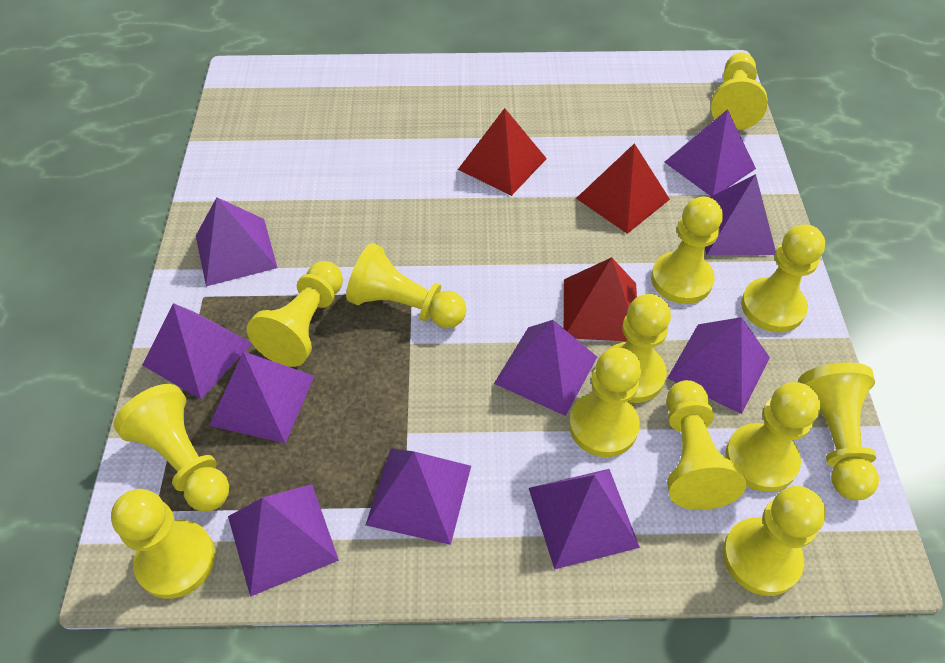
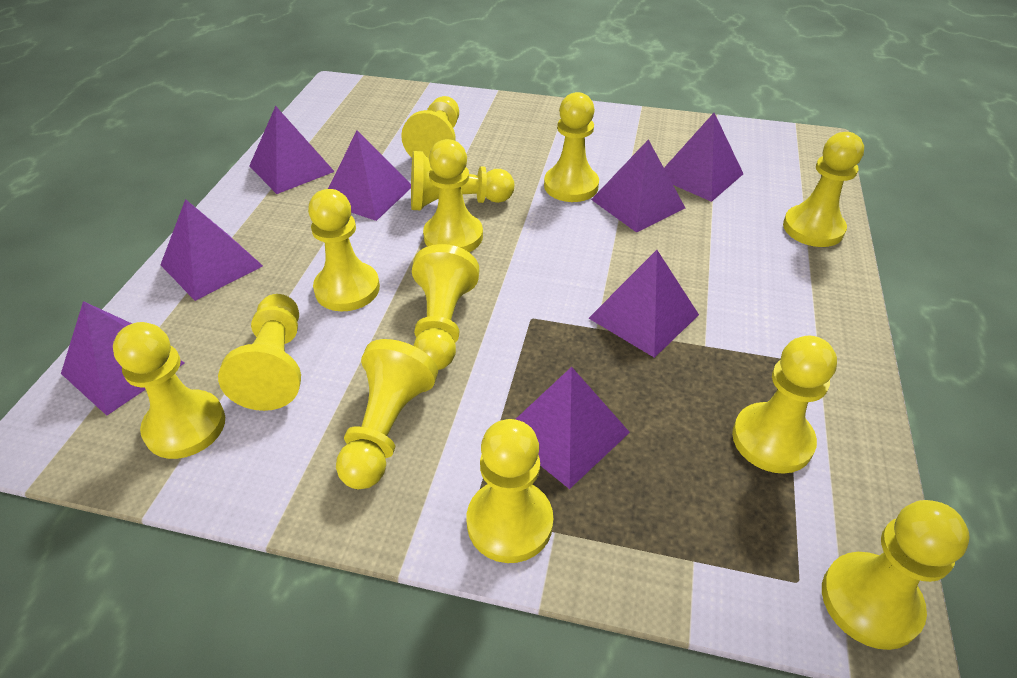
purple pyramid: 10 -> 8
red pyramid: 3 -> 0

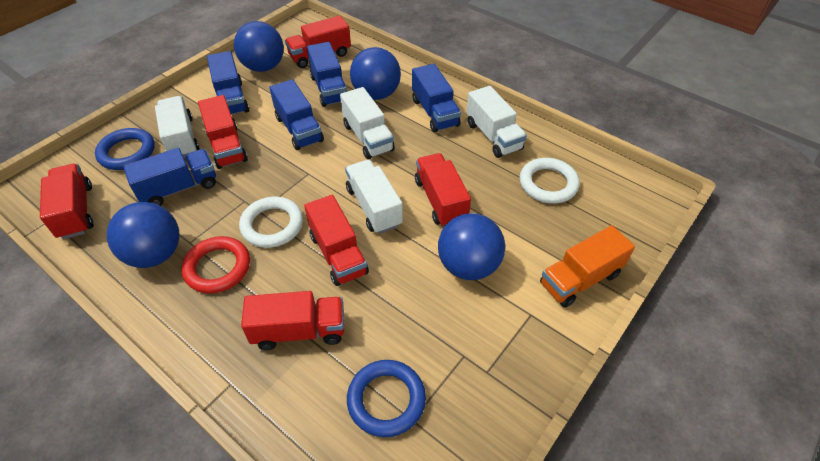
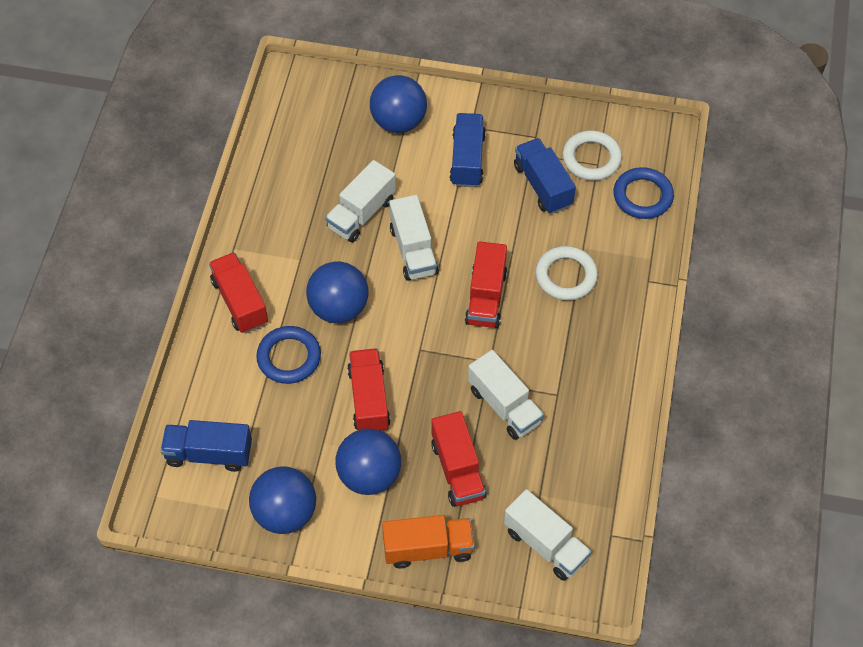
blue truck: 5 -> 3
red ring: 1 -> 0
red truck: 6 -> 4

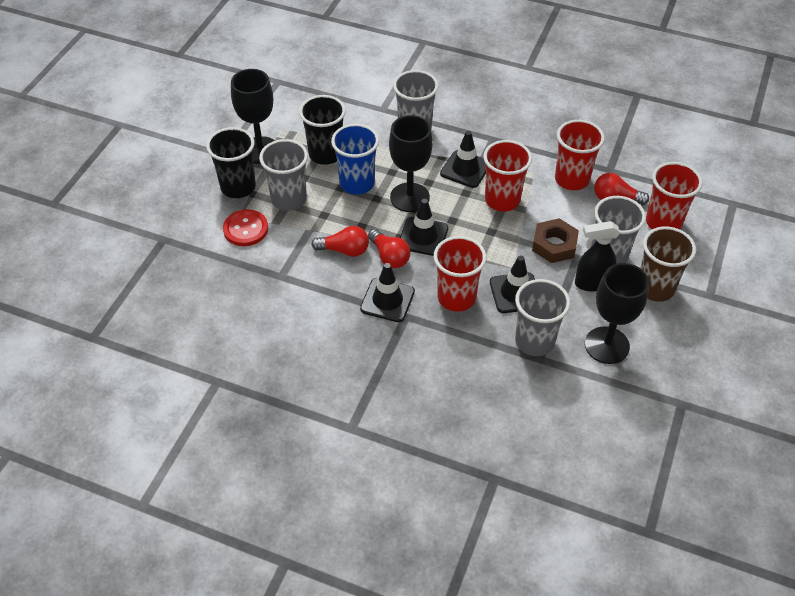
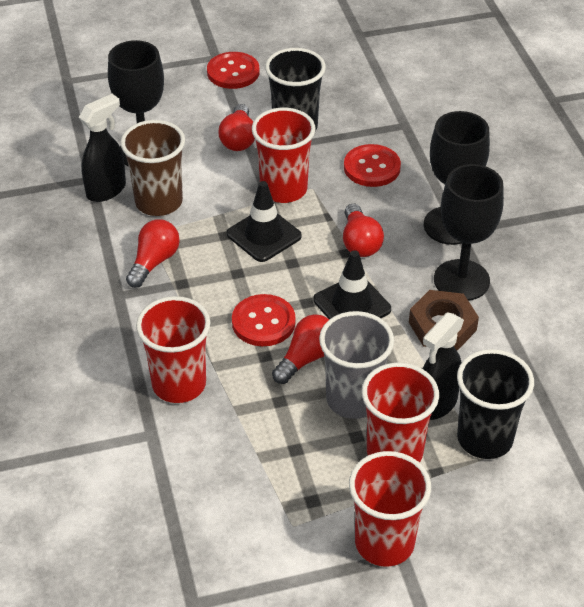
black spray bottle: 1 -> 2
black traffic cone: 4 -> 2
blue cup: 1 -> 0
grey cup: 4 -> 1
red button: 1 -> 3
red light bulb: 3 -> 4

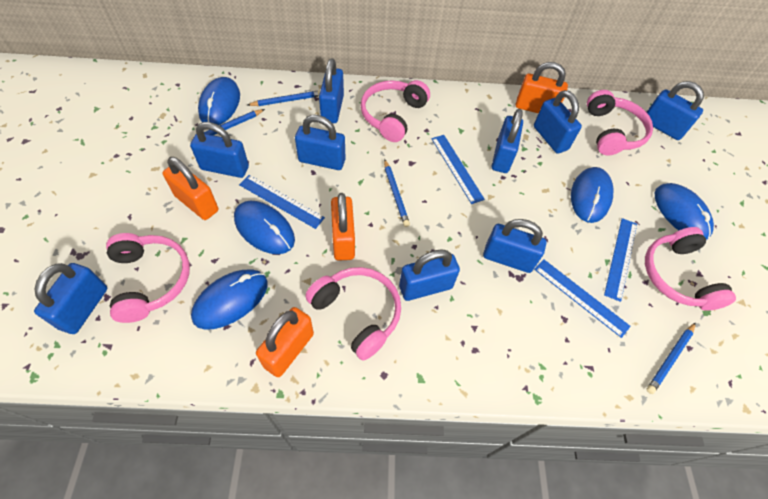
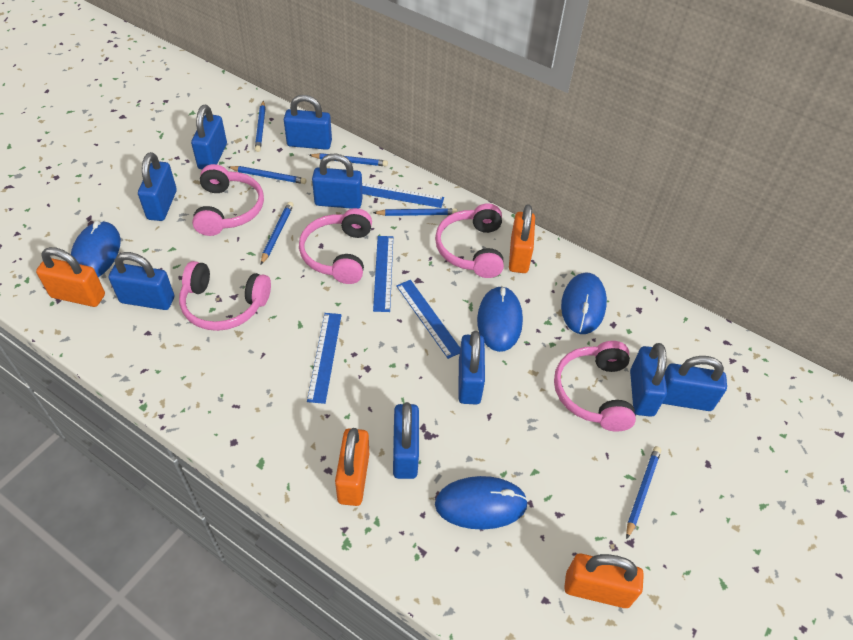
blue mouse: 5 -> 4
blue pencil: 4 -> 6

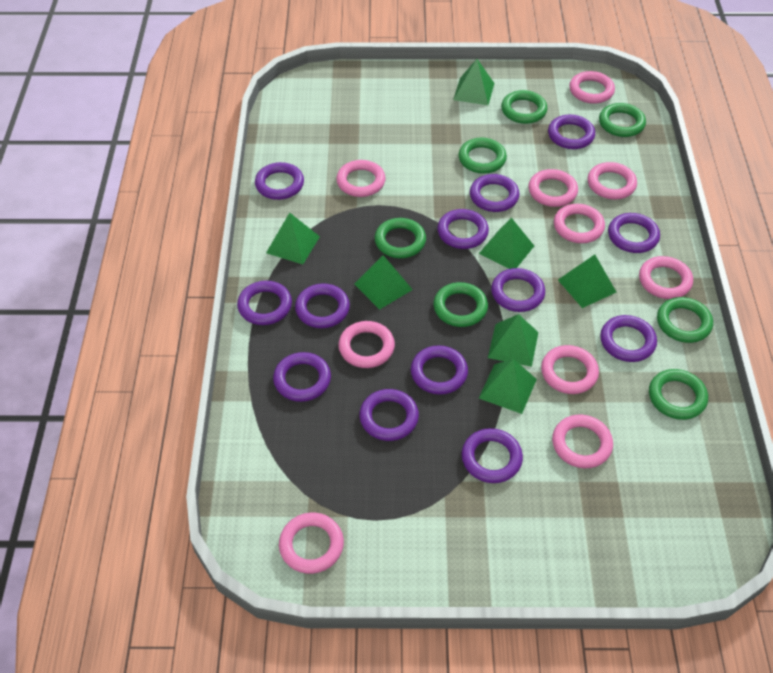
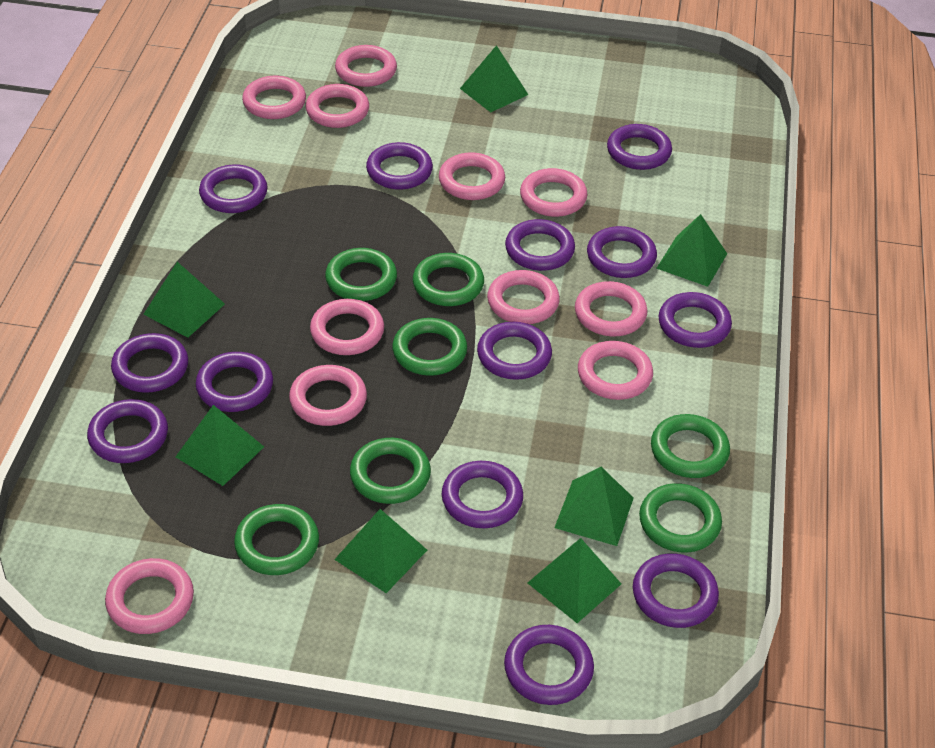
pink ring: 10 -> 11

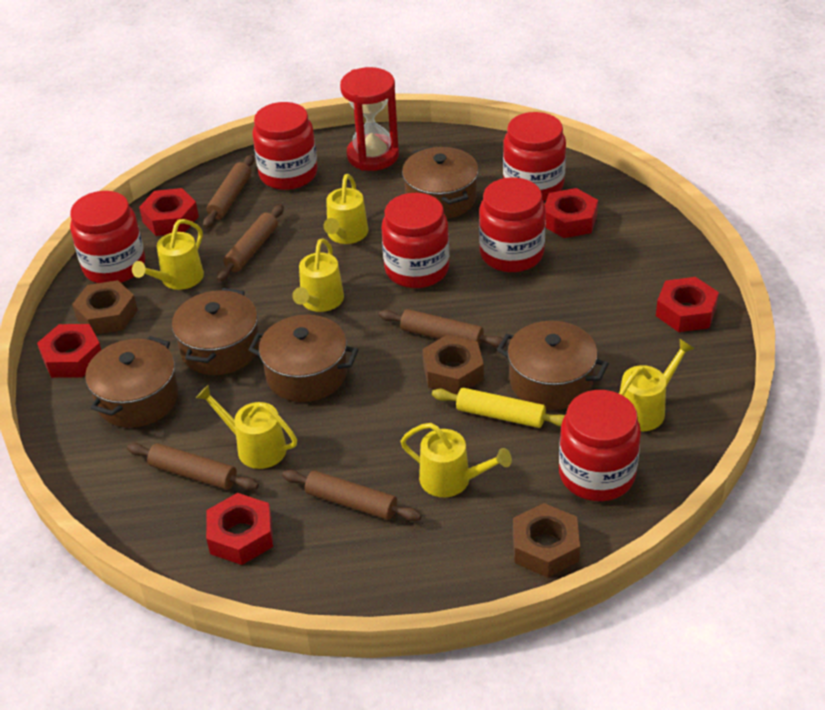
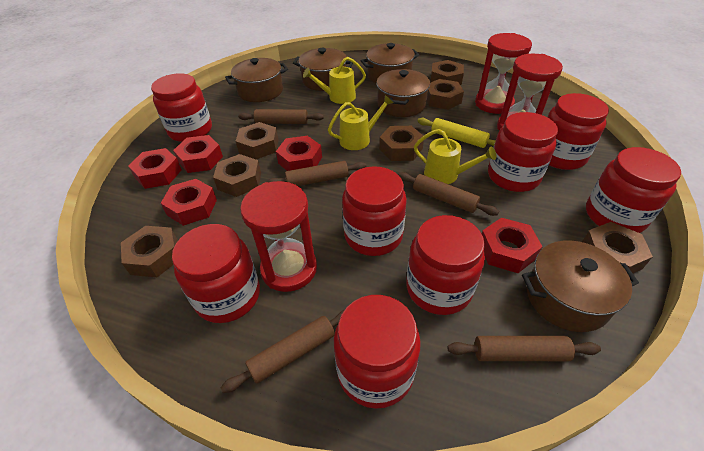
brown nut: 3 -> 7
red hourglass: 1 -> 3
red jar: 6 -> 8
yellow watering can: 6 -> 3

● ACTIVITY:
Omitting the pictures, repeat all entries exactly.

● SOLUTION TO THIS TASK:
purple pyramid: 10 -> 8
red pyramid: 3 -> 0

blue truck: 5 -> 3
red ring: 1 -> 0
red truck: 6 -> 4

black spray bottle: 1 -> 2
black traffic cone: 4 -> 2
blue cup: 1 -> 0
grey cup: 4 -> 1
red button: 1 -> 3
red light bulb: 3 -> 4

blue mouse: 5 -> 4
blue pencil: 4 -> 6

pink ring: 10 -> 11

brown nut: 3 -> 7
red hourglass: 1 -> 3
red jar: 6 -> 8
yellow watering can: 6 -> 3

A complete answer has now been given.